▶ **Exercise objective**:
Print the lines in the listing below that fall between the line with "yellow heart [501,152,558,203]" and the line with "grey cone [794,426,907,549]", those two lines included, exactly as they stand and with nothing else.

▶ **Data for this task**:
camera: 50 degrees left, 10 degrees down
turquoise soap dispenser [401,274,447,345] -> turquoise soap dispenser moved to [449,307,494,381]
* * *
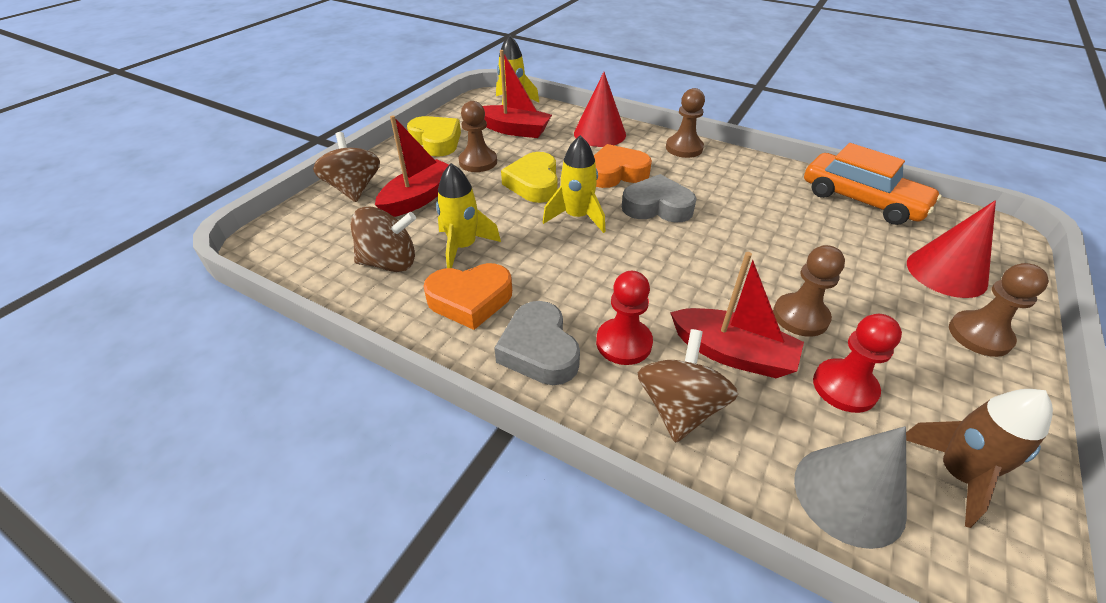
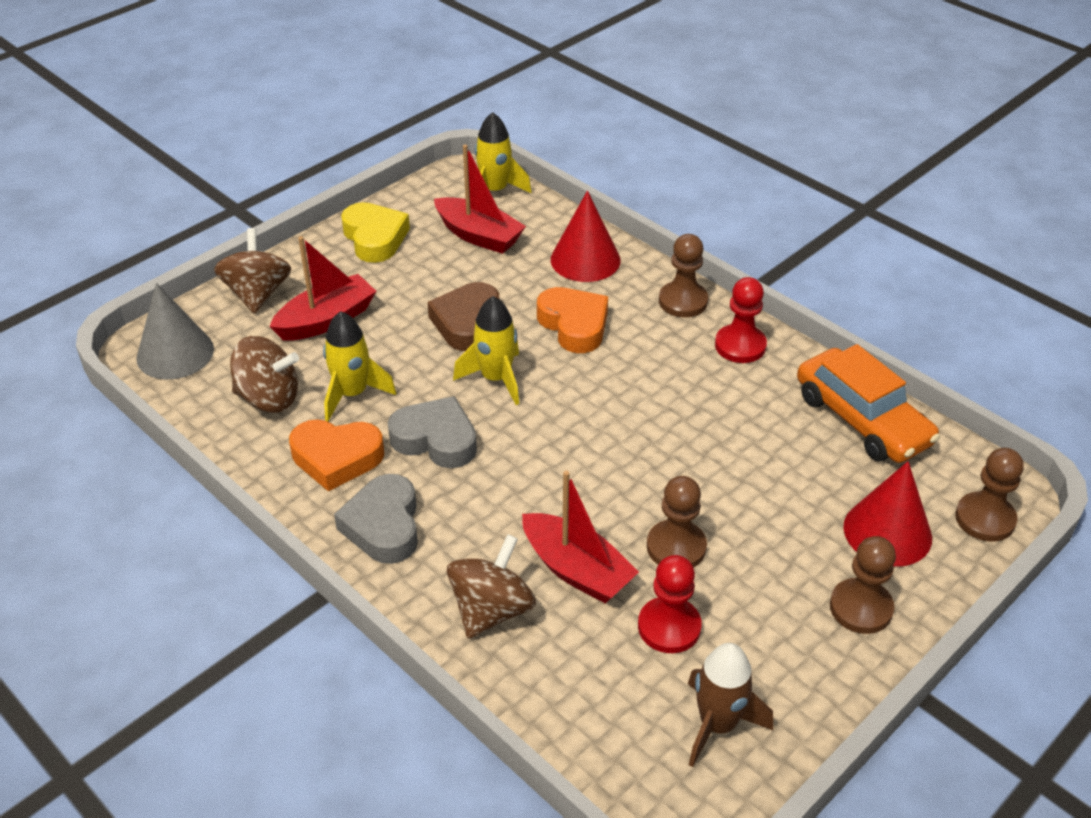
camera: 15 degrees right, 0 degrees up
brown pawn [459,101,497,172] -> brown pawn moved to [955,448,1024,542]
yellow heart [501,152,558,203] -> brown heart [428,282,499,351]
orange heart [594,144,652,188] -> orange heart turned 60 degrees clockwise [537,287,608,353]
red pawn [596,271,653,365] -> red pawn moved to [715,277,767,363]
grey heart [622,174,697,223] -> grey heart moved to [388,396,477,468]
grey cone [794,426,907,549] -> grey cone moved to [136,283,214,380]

▶ **Problem solution**:
yellow heart [501,152,558,203] -> brown heart [428,282,499,351]
orange heart [594,144,652,188] -> orange heart turned 60 degrees clockwise [537,287,608,353]
red pawn [596,271,653,365] -> red pawn moved to [715,277,767,363]
grey heart [622,174,697,223] -> grey heart moved to [388,396,477,468]
grey cone [794,426,907,549] -> grey cone moved to [136,283,214,380]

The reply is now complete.